**Task statement**
Take the entries that follow and return exactly the lines from the one holding "R227: 56k (+12V, VB) -> 150k (+12V, VB)" through the one holding "V201: AC 6V (AMP, SIG) -> AC 6V (0V, SIG)", both included. Nothing else is needed.

**Material to process**
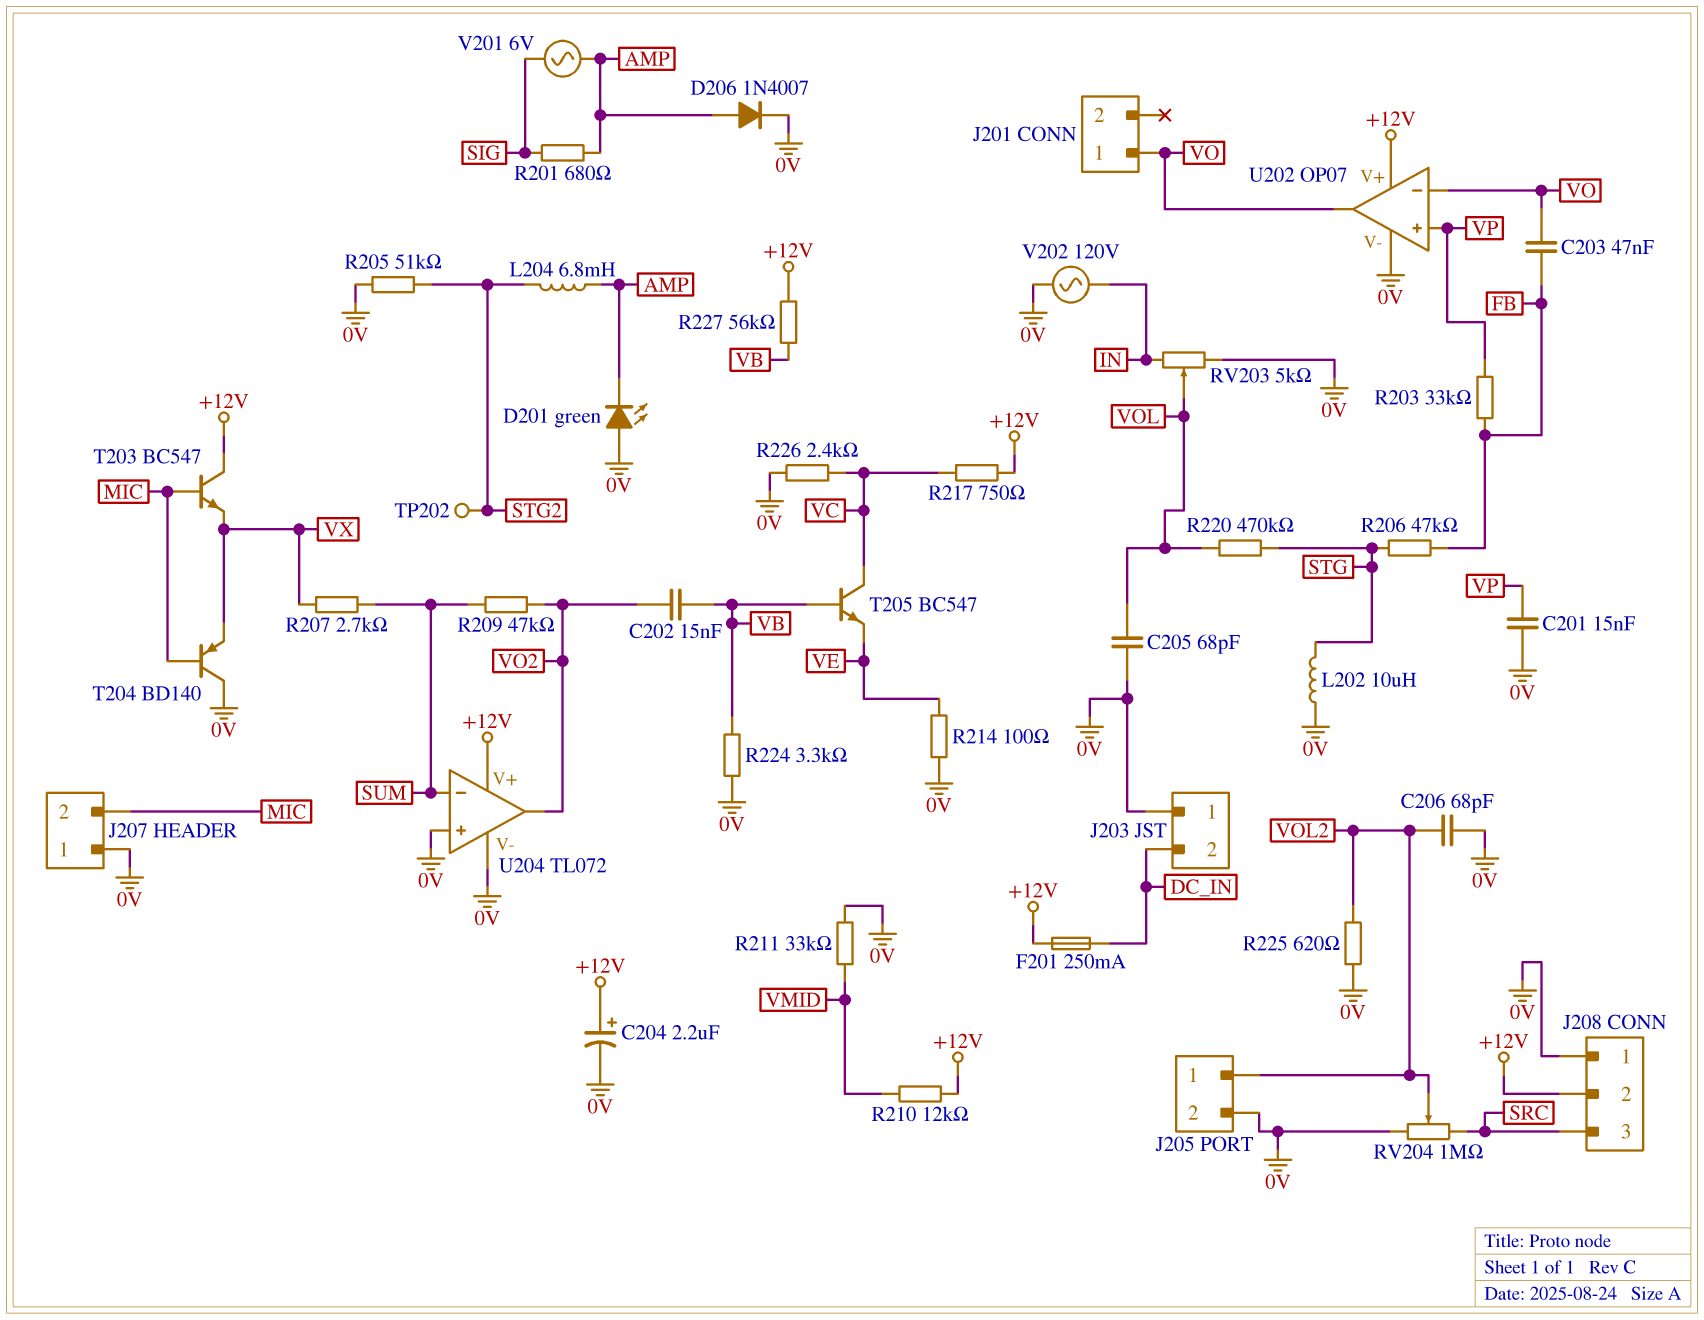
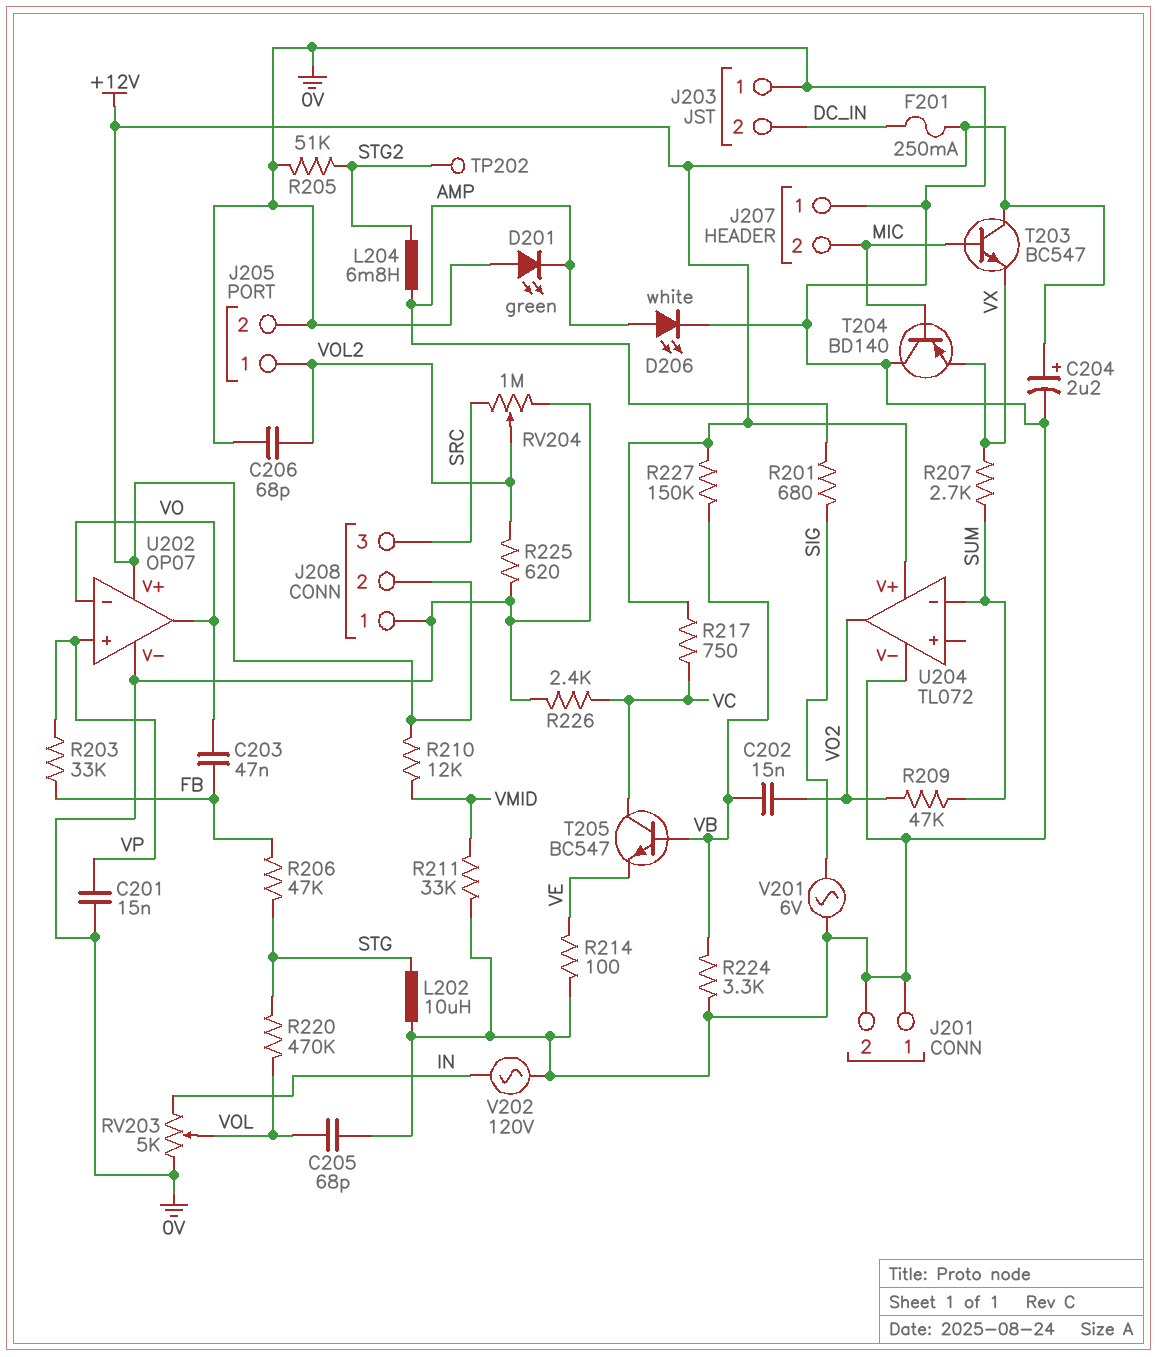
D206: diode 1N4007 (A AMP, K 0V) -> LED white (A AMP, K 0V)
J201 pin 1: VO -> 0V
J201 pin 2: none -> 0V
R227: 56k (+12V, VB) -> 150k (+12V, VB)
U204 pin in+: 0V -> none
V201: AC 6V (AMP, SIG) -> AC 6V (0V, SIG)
---
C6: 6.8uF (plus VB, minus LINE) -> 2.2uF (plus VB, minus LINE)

**Answer to this task**
R227: 56k (+12V, VB) -> 150k (+12V, VB)
U204 pin in+: 0V -> none
V201: AC 6V (AMP, SIG) -> AC 6V (0V, SIG)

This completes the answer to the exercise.